*** Records for this exercise ***
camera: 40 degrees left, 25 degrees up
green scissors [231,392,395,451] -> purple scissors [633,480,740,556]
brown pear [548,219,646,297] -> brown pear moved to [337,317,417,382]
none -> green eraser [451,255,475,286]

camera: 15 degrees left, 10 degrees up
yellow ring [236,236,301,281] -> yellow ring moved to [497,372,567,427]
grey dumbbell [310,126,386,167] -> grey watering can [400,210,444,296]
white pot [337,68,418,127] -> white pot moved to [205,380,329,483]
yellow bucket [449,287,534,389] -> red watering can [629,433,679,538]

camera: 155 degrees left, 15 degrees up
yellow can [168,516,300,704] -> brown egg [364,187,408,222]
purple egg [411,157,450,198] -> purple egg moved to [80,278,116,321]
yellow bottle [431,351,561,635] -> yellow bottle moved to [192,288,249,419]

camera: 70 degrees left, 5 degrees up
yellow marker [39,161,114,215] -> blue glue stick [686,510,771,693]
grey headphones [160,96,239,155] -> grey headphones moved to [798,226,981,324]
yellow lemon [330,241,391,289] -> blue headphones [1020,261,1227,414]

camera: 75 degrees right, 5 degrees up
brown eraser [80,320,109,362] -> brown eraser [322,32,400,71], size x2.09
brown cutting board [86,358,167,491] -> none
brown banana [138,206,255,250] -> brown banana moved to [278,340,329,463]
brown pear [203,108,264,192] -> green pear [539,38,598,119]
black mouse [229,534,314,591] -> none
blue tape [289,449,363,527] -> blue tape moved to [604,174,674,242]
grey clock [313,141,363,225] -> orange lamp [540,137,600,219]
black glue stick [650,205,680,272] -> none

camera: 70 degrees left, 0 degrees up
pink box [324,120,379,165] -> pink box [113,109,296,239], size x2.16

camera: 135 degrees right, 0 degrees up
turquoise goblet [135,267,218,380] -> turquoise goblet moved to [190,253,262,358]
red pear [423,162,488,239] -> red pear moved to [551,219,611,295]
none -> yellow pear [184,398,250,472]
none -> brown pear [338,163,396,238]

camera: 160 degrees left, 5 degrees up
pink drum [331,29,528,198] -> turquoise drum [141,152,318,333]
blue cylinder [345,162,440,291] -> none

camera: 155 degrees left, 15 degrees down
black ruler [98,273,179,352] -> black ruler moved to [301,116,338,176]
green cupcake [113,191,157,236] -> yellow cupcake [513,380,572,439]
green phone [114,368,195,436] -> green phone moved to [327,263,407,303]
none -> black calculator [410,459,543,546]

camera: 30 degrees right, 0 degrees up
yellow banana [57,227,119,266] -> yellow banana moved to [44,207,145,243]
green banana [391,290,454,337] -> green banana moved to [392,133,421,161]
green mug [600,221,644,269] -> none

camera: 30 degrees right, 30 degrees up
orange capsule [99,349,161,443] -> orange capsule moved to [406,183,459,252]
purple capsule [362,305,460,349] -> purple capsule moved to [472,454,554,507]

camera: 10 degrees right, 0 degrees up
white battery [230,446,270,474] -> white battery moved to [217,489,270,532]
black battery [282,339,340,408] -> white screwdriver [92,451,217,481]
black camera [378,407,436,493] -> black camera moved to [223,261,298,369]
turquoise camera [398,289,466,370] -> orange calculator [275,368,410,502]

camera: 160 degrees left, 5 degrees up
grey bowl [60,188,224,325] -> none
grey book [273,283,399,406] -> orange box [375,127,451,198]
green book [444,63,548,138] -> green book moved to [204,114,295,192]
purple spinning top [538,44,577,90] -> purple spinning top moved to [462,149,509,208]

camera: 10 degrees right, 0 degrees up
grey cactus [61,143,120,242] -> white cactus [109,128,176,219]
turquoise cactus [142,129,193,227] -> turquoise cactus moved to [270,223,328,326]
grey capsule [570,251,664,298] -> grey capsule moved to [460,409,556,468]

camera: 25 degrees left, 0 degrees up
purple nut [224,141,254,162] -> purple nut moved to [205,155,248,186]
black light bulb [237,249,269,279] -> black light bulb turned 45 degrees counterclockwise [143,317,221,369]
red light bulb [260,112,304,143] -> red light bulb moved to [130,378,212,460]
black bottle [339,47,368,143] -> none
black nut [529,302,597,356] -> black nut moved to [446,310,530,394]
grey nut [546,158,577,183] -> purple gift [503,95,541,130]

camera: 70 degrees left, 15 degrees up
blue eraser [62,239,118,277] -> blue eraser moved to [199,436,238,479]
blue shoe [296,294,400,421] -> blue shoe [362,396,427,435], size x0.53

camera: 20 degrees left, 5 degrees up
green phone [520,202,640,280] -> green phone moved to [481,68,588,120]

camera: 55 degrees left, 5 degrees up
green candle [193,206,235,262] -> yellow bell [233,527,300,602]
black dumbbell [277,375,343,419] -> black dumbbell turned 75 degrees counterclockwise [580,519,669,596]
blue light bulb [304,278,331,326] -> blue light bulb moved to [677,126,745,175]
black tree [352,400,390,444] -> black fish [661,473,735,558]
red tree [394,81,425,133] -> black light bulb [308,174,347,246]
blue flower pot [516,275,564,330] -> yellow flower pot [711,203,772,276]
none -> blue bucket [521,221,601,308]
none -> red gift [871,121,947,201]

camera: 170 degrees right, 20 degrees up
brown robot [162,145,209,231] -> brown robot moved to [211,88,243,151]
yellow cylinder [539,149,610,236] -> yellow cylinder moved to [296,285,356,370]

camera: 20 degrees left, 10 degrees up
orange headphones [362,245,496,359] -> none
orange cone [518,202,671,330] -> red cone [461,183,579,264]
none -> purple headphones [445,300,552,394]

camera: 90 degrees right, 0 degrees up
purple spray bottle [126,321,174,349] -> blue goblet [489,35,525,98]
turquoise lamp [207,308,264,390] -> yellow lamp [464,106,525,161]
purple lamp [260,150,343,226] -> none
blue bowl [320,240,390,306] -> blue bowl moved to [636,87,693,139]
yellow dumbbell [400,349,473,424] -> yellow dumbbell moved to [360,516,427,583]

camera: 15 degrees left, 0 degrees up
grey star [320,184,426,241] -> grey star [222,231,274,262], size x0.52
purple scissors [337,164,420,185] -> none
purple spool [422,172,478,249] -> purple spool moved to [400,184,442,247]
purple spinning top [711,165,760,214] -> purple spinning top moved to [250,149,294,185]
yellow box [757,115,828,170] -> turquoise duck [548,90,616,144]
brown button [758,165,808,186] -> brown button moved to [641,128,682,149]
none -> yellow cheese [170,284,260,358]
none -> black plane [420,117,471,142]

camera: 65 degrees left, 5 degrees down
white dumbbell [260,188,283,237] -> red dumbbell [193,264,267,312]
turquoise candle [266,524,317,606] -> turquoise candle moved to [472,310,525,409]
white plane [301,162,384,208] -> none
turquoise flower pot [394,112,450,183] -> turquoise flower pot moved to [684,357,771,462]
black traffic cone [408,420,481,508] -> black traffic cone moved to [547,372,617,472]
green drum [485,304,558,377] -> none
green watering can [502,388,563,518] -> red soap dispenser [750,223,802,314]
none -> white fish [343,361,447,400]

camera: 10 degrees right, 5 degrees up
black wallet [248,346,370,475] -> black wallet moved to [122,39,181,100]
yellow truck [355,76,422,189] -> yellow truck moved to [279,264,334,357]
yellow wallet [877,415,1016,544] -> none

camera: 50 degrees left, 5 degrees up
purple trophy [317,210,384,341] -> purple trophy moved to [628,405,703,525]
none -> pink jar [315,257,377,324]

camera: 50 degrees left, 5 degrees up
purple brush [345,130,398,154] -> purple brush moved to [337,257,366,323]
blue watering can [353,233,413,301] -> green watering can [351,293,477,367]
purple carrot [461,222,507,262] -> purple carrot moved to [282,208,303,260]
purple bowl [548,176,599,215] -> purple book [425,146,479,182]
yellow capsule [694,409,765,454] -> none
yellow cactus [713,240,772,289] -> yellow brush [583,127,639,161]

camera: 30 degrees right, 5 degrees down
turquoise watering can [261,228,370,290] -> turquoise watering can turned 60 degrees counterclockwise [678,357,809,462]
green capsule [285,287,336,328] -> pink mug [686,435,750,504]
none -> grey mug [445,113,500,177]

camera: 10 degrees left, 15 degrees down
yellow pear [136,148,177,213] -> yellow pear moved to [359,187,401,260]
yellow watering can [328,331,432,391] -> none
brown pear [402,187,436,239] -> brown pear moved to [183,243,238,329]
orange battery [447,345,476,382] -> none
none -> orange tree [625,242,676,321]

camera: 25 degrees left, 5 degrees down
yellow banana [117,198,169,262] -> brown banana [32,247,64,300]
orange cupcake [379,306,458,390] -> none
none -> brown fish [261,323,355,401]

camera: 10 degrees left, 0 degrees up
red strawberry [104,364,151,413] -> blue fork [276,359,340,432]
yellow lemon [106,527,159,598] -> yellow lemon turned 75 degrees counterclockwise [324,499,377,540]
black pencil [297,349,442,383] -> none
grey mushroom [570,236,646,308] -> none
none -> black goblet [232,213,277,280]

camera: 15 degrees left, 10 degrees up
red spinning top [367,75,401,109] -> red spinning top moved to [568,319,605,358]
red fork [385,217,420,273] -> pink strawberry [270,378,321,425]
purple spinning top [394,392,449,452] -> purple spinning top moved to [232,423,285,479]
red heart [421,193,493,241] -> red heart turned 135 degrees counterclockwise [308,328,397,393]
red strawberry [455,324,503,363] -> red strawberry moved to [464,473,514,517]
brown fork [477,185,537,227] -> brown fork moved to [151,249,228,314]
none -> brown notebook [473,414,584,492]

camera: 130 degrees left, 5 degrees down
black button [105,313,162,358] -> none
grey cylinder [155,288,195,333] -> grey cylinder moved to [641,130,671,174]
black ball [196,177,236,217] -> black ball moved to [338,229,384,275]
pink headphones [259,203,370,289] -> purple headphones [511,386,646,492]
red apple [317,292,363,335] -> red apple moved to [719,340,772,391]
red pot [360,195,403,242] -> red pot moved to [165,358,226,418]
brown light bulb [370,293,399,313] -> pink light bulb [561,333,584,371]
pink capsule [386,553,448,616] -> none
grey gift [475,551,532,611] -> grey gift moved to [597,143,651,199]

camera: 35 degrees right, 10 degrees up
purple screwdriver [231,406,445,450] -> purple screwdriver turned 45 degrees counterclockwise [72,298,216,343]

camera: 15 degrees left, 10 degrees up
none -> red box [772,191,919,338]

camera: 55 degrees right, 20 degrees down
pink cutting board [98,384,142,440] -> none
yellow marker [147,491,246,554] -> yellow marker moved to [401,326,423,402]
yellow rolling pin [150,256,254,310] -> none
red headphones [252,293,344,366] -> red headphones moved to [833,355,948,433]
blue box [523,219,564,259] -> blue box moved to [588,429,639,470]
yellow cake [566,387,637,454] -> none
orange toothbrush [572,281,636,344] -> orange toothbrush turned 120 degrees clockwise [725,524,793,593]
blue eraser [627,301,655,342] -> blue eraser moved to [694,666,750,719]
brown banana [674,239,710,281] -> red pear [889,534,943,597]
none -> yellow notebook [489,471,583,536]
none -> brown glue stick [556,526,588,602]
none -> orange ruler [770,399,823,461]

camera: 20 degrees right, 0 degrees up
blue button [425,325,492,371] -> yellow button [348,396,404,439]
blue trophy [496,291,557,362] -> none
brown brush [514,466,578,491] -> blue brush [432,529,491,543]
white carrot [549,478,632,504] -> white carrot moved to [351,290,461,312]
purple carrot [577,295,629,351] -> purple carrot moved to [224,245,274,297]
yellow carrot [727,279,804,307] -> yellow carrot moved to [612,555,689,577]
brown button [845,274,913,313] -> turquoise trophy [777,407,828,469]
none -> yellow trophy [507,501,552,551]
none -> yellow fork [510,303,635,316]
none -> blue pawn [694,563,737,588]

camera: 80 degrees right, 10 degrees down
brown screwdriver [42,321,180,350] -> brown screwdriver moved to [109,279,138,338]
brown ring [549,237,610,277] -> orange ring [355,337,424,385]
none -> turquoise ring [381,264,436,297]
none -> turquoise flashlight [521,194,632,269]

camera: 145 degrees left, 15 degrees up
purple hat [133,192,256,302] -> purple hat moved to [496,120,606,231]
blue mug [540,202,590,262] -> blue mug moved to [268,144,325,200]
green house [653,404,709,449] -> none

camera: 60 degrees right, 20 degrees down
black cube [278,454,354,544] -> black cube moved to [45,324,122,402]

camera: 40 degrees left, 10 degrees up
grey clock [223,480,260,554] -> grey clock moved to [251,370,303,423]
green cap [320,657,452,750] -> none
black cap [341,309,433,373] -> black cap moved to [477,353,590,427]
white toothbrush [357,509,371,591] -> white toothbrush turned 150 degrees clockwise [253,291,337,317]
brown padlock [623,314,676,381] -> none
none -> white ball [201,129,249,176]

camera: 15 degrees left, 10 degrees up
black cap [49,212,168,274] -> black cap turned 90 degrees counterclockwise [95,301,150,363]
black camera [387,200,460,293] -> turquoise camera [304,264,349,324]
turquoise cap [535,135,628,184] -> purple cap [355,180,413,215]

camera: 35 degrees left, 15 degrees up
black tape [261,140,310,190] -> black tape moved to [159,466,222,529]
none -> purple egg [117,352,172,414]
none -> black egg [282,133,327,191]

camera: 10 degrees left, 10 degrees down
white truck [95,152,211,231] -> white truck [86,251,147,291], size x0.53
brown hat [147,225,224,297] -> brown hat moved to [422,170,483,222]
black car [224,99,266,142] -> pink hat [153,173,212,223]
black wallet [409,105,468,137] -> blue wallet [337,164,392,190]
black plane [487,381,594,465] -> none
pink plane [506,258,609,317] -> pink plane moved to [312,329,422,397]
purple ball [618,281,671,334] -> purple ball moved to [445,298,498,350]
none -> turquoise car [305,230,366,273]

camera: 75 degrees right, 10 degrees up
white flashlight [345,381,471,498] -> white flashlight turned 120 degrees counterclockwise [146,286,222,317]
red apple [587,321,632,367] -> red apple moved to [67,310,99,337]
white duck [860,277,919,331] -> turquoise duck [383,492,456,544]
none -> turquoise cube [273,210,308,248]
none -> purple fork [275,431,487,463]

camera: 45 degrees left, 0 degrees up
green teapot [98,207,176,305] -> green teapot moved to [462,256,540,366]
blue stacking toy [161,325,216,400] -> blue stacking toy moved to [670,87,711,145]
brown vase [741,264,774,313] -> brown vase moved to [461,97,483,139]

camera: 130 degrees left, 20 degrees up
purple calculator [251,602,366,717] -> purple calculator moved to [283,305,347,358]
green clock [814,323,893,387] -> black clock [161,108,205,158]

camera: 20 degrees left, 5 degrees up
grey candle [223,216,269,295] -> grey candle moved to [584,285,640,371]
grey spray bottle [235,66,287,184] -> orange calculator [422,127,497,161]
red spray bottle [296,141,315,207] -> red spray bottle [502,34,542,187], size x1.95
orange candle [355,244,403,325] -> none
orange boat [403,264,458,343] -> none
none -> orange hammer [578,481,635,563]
***
Assignment:
An exact copy of the lines above, from the one containing "red headphones [252,293,344,366]" through the one containing "none -> turquoise flashlight", is the whole of the answer.

Exercise response:
red headphones [252,293,344,366] -> red headphones moved to [833,355,948,433]
blue box [523,219,564,259] -> blue box moved to [588,429,639,470]
yellow cake [566,387,637,454] -> none
orange toothbrush [572,281,636,344] -> orange toothbrush turned 120 degrees clockwise [725,524,793,593]
blue eraser [627,301,655,342] -> blue eraser moved to [694,666,750,719]
brown banana [674,239,710,281] -> red pear [889,534,943,597]
none -> yellow notebook [489,471,583,536]
none -> brown glue stick [556,526,588,602]
none -> orange ruler [770,399,823,461]

camera: 20 degrees right, 0 degrees up
blue button [425,325,492,371] -> yellow button [348,396,404,439]
blue trophy [496,291,557,362] -> none
brown brush [514,466,578,491] -> blue brush [432,529,491,543]
white carrot [549,478,632,504] -> white carrot moved to [351,290,461,312]
purple carrot [577,295,629,351] -> purple carrot moved to [224,245,274,297]
yellow carrot [727,279,804,307] -> yellow carrot moved to [612,555,689,577]
brown button [845,274,913,313] -> turquoise trophy [777,407,828,469]
none -> yellow trophy [507,501,552,551]
none -> yellow fork [510,303,635,316]
none -> blue pawn [694,563,737,588]

camera: 80 degrees right, 10 degrees down
brown screwdriver [42,321,180,350] -> brown screwdriver moved to [109,279,138,338]
brown ring [549,237,610,277] -> orange ring [355,337,424,385]
none -> turquoise ring [381,264,436,297]
none -> turquoise flashlight [521,194,632,269]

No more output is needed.